- [Material shown]
· · · · · · ·
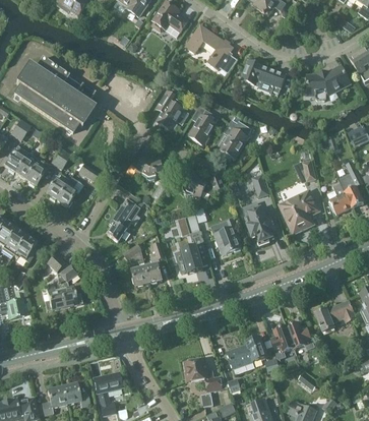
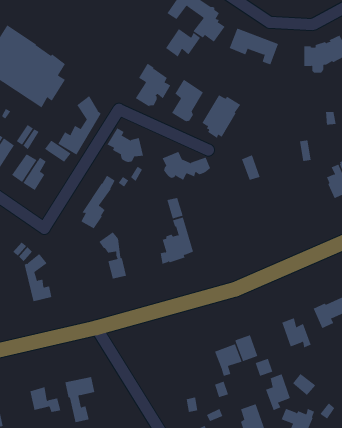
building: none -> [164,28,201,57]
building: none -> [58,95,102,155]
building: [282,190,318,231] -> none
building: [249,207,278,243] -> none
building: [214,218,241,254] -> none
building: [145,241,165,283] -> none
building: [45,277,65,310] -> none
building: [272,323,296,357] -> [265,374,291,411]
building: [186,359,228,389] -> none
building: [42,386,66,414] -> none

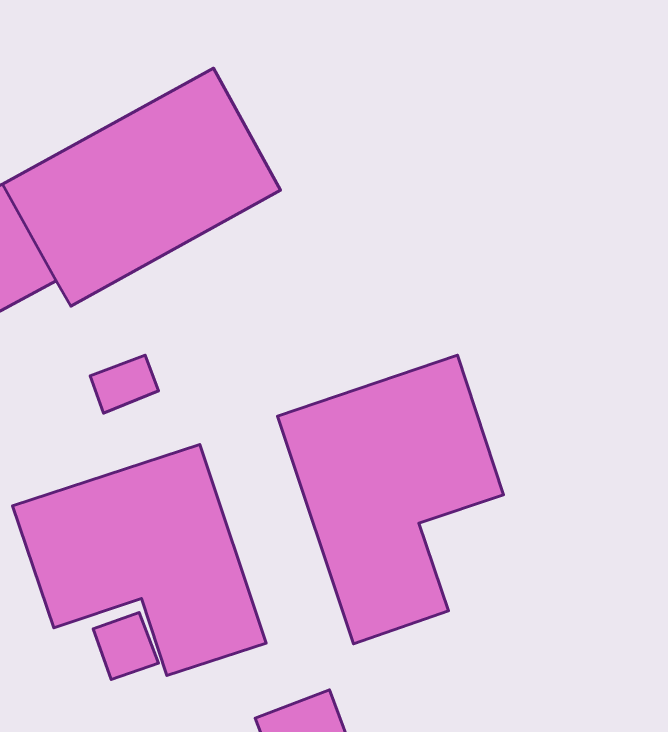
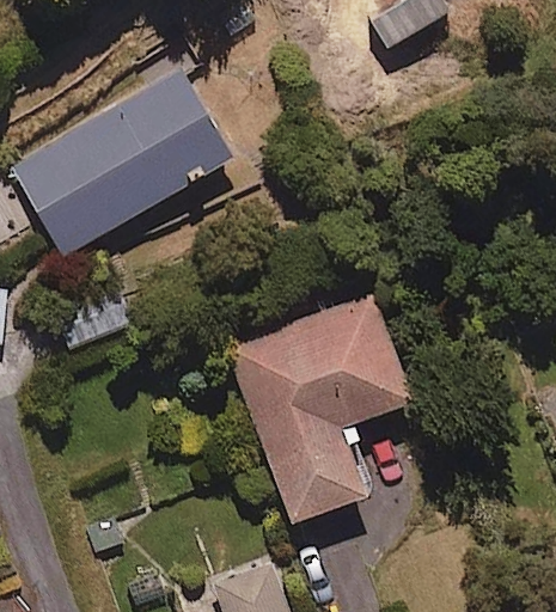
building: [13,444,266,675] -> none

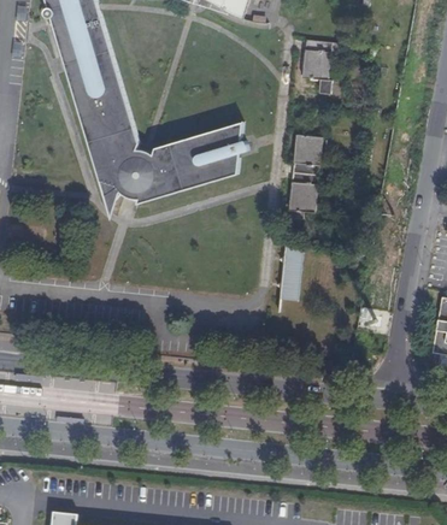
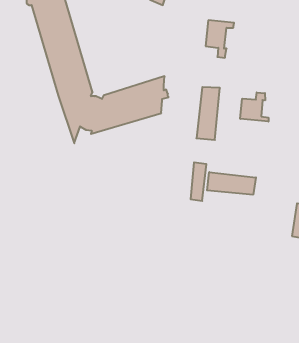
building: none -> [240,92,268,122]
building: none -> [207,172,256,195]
· · · · · · ·
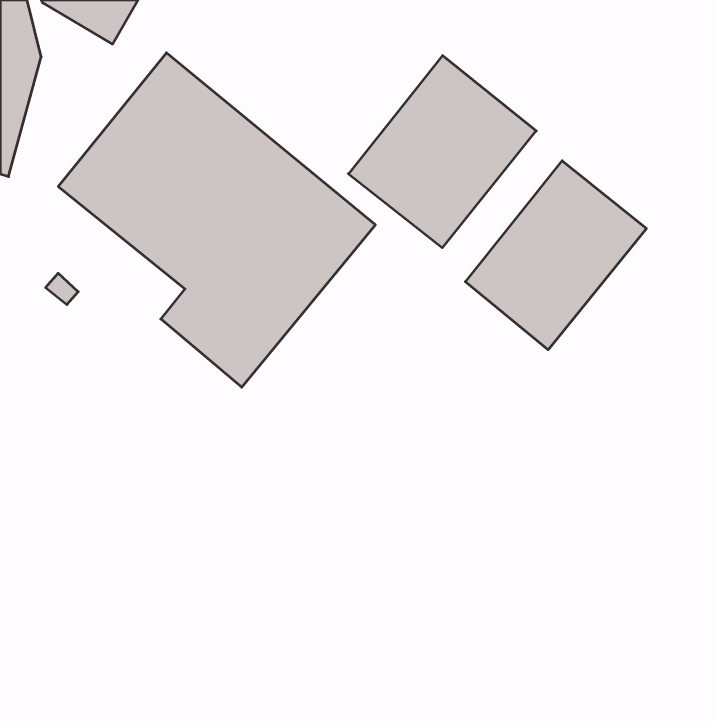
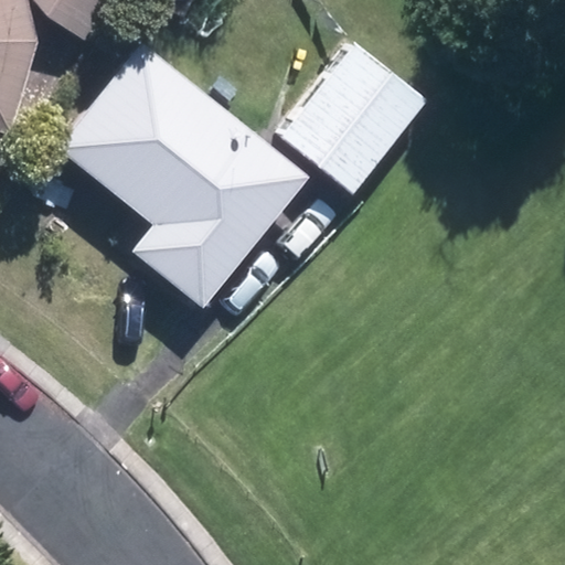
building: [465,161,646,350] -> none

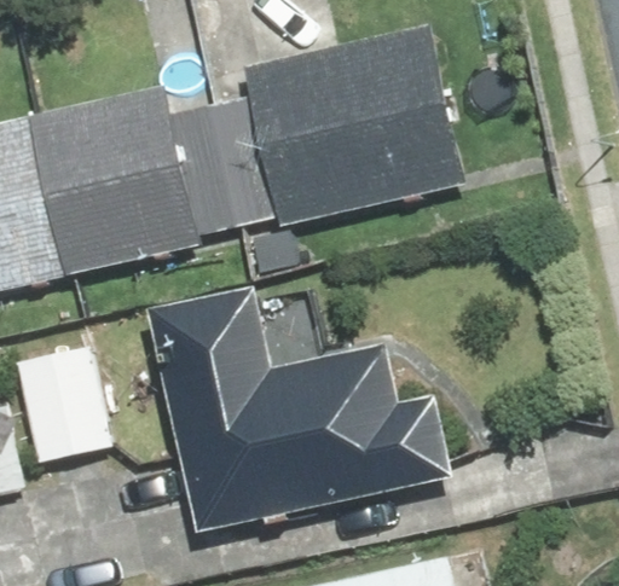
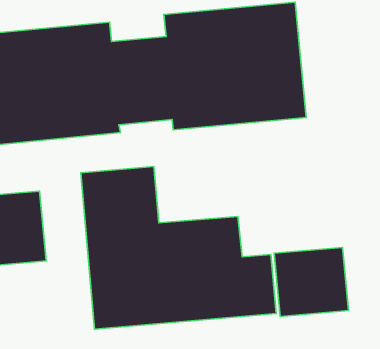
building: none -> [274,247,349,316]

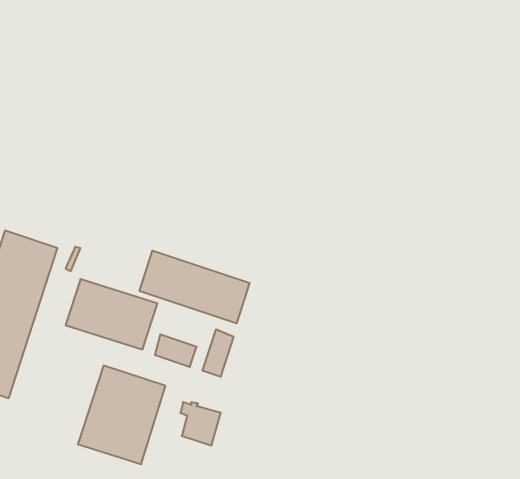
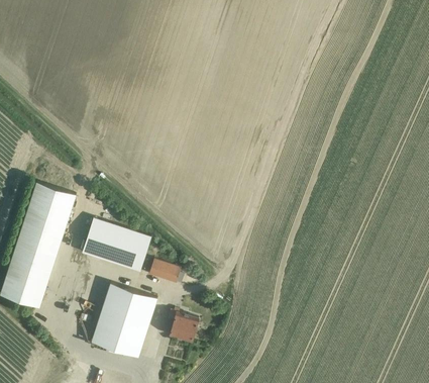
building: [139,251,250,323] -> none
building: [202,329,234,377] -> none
· · · · · · ·
- [What the task requires] Using the material above, reproduce only the lines that run from the line with "building: none -> [164,28,201,57]" up to and including the line with "building: none -> [207,172,256,195]", exactly, with the pictures dropped.

- [Answer box]
building: none -> [164,28,201,57]
building: none -> [58,95,102,155]
building: [282,190,318,231] -> none
building: [249,207,278,243] -> none
building: [214,218,241,254] -> none
building: [145,241,165,283] -> none
building: [45,277,65,310] -> none
building: [272,323,296,357] -> [265,374,291,411]
building: [186,359,228,389] -> none
building: [42,386,66,414] -> none

building: [13,444,266,675] -> none

building: none -> [240,92,268,122]
building: none -> [207,172,256,195]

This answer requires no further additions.